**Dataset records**
□ □ □ □ □
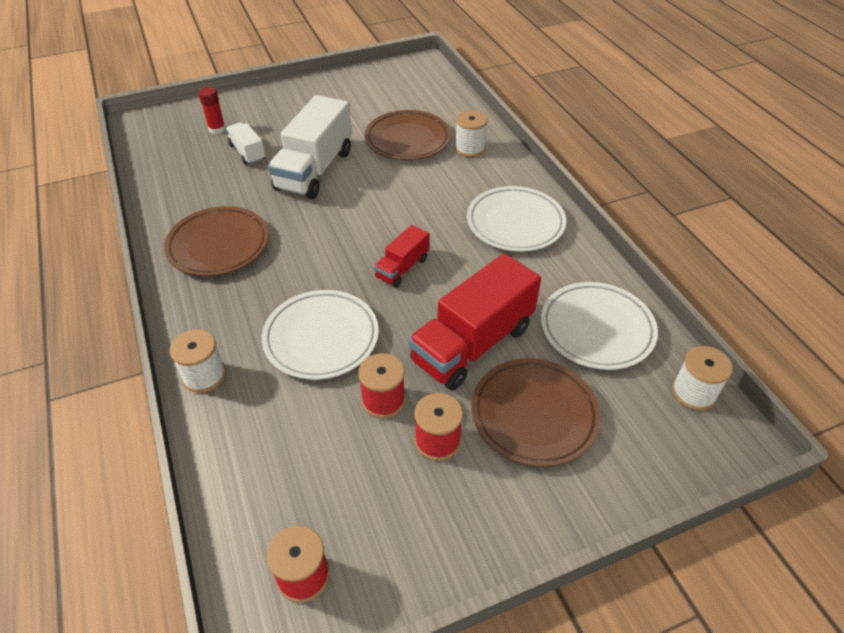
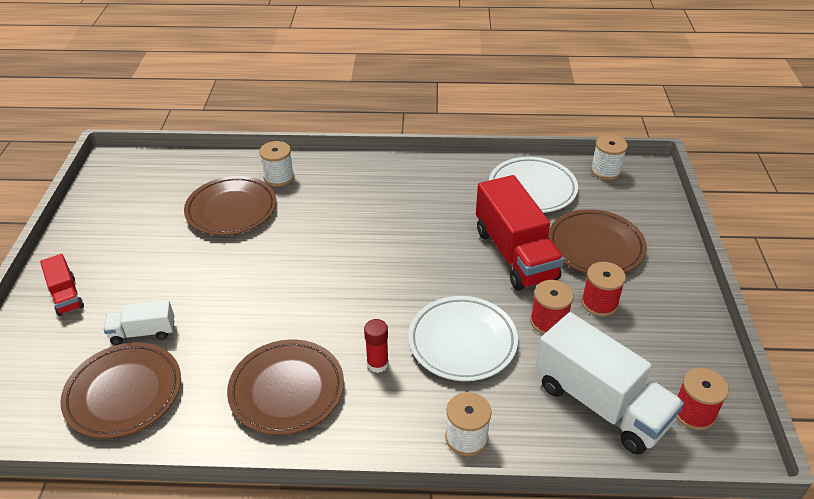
camera: 65 degrees left, 5 degrees down
(186, 168) = (124, 393): none -> brown plate
(217, 129) = (70, 350): red glue stick -> red glue stick (377, 364)
(314, 170) = (222, 286): white truck -> white truck (600, 403)
(402, 268) = (407, 267): red truck -> red truck (66, 296)
(515, 223) = (396, 186): white plate -> none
□ □ □ □ □
**How to complete this task**
Say how many lines of the data hold the string "truck", with no other words in your reply.

**Output**
2